Segment Open

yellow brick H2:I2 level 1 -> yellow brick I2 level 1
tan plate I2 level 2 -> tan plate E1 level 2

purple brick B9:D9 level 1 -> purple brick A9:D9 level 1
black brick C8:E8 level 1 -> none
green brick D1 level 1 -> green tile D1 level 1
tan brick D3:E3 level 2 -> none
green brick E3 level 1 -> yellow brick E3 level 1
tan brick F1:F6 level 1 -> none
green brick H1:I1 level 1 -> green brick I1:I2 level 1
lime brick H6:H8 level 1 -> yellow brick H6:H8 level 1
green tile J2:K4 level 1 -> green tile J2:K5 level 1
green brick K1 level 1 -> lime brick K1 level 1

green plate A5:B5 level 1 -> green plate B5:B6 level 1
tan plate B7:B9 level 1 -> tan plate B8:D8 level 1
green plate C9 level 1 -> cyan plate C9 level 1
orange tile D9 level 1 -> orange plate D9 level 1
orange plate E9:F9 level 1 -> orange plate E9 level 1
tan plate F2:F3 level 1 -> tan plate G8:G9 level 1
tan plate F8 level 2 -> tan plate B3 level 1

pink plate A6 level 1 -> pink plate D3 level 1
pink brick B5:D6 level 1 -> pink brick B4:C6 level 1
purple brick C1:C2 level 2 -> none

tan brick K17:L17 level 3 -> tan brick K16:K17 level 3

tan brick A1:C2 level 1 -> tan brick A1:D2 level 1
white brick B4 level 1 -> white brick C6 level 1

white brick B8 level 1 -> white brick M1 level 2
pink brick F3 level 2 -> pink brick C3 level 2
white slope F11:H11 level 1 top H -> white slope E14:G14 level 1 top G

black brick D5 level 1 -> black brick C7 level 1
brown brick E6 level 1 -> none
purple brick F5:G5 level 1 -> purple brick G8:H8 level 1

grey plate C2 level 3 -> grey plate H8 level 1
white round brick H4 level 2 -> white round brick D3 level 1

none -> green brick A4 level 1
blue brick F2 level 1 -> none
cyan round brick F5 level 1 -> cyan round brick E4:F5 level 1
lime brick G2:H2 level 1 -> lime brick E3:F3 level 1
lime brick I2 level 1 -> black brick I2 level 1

Segment Closed

*Exercise aim*: Your answer must be every record above, repeated exactly.

*Solution for this task*:
yellow brick H2:I2 level 1 -> yellow brick I2 level 1
tan plate I2 level 2 -> tan plate E1 level 2

purple brick B9:D9 level 1 -> purple brick A9:D9 level 1
black brick C8:E8 level 1 -> none
green brick D1 level 1 -> green tile D1 level 1
tan brick D3:E3 level 2 -> none
green brick E3 level 1 -> yellow brick E3 level 1
tan brick F1:F6 level 1 -> none
green brick H1:I1 level 1 -> green brick I1:I2 level 1
lime brick H6:H8 level 1 -> yellow brick H6:H8 level 1
green tile J2:K4 level 1 -> green tile J2:K5 level 1
green brick K1 level 1 -> lime brick K1 level 1

green plate A5:B5 level 1 -> green plate B5:B6 level 1
tan plate B7:B9 level 1 -> tan plate B8:D8 level 1
green plate C9 level 1 -> cyan plate C9 level 1
orange tile D9 level 1 -> orange plate D9 level 1
orange plate E9:F9 level 1 -> orange plate E9 level 1
tan plate F2:F3 level 1 -> tan plate G8:G9 level 1
tan plate F8 level 2 -> tan plate B3 level 1

pink plate A6 level 1 -> pink plate D3 level 1
pink brick B5:D6 level 1 -> pink brick B4:C6 level 1
purple brick C1:C2 level 2 -> none

tan brick K17:L17 level 3 -> tan brick K16:K17 level 3

tan brick A1:C2 level 1 -> tan brick A1:D2 level 1
white brick B4 level 1 -> white brick C6 level 1

white brick B8 level 1 -> white brick M1 level 2
pink brick F3 level 2 -> pink brick C3 level 2
white slope F11:H11 level 1 top H -> white slope E14:G14 level 1 top G

black brick D5 level 1 -> black brick C7 level 1
brown brick E6 level 1 -> none
purple brick F5:G5 level 1 -> purple brick G8:H8 level 1

grey plate C2 level 3 -> grey plate H8 level 1
white round brick H4 level 2 -> white round brick D3 level 1

none -> green brick A4 level 1
blue brick F2 level 1 -> none
cyan round brick F5 level 1 -> cyan round brick E4:F5 level 1
lime brick G2:H2 level 1 -> lime brick E3:F3 level 1
lime brick I2 level 1 -> black brick I2 level 1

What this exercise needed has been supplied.